* [Work instructions] The records that follow should be copied out exactly, pictures excluded.

* [Source data]
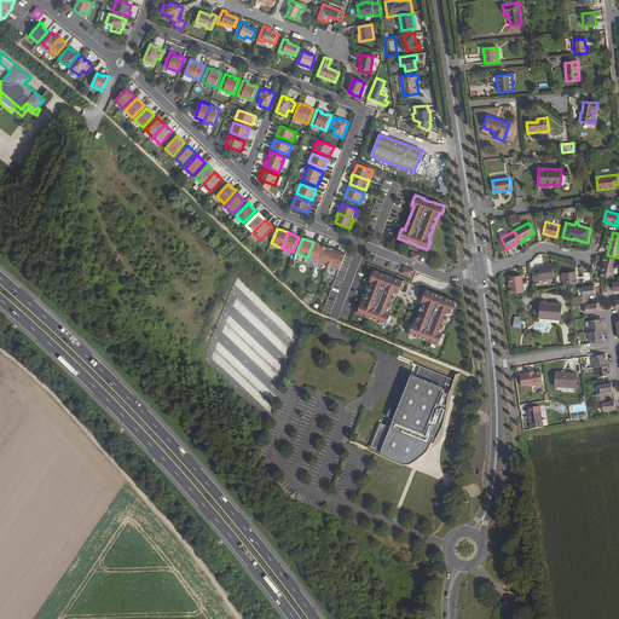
[(319,244),(313,242),(307,258),(318,261),(324,247),(319,244)]
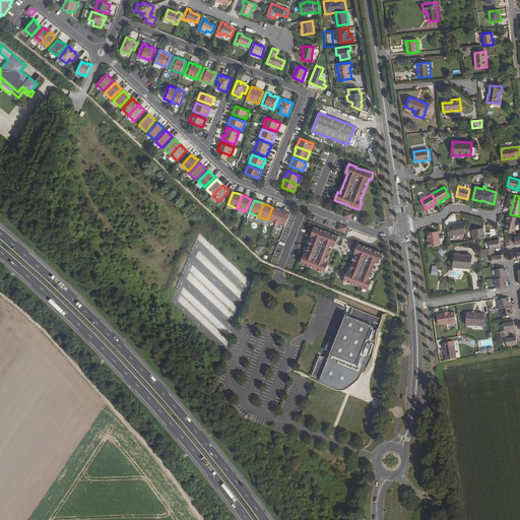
[(276,208),(272,207),(267,219),(276,223),(281,210),(276,208)]
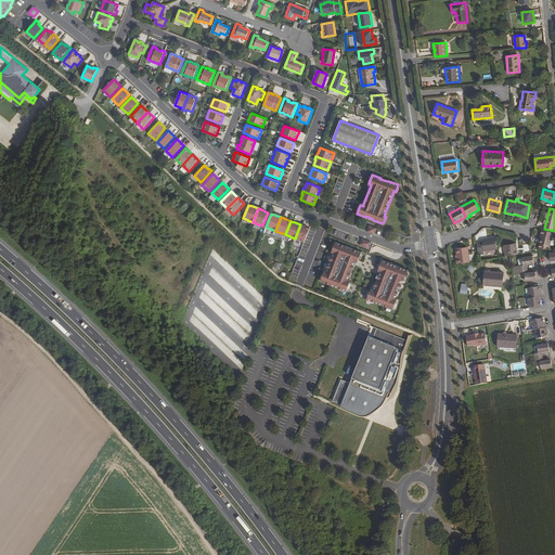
[(306,227),(300,224),(295,239),(305,242),(310,229),(306,227)]
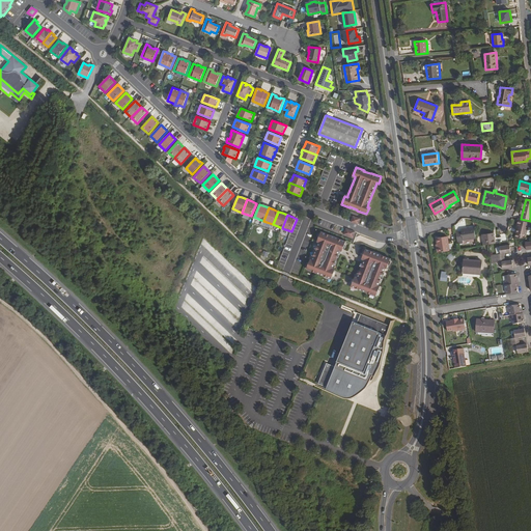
[(354,216),(351,222),(358,225),(361,219),(354,216)]
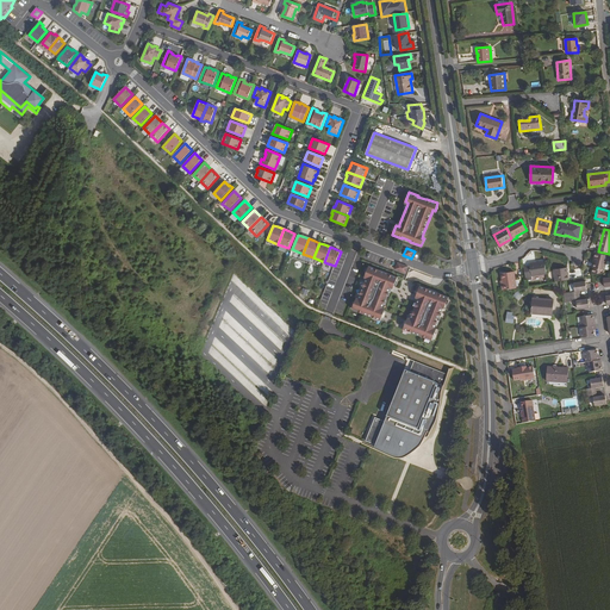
[(608,256),(595,253),(593,257),(596,257),(593,267),(591,274),(604,273),(608,256)]
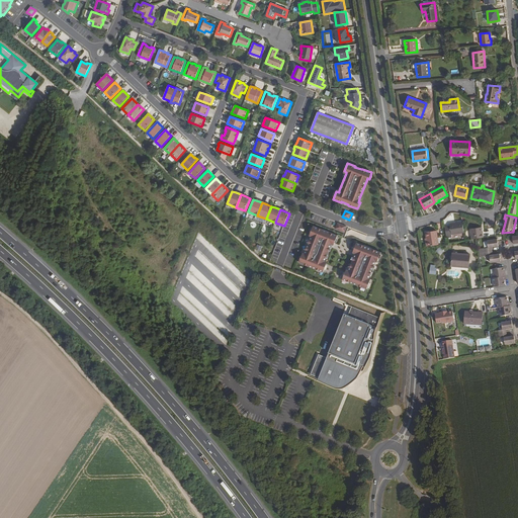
[(450,226),(444,227),(446,238),(452,237),(451,235),(464,233),(462,222),(449,224),(450,226)]
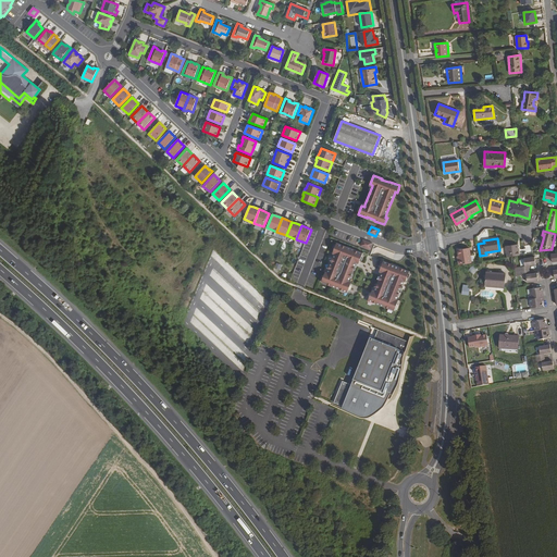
[(363,239),(361,246),(370,249),(373,244),(363,239)]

* [Answer]
[(319,244),(313,242),(307,258),(318,261),(324,247),(319,244)]
[(276,208),(272,207),(267,219),(276,223),(281,210),(276,208)]
[(306,227),(300,224),(295,239),(305,242),(310,229),(306,227)]
[(354,216),(351,222),(358,225),(361,219),(354,216)]
[(608,256),(595,253),(593,257),(596,257),(593,267),(591,274),(604,273),(608,256)]
[(450,226),(444,227),(446,238),(452,237),(451,235),(464,233),(462,222),(449,224),(450,226)]
[(363,239),(361,246),(370,249),(373,244),(363,239)]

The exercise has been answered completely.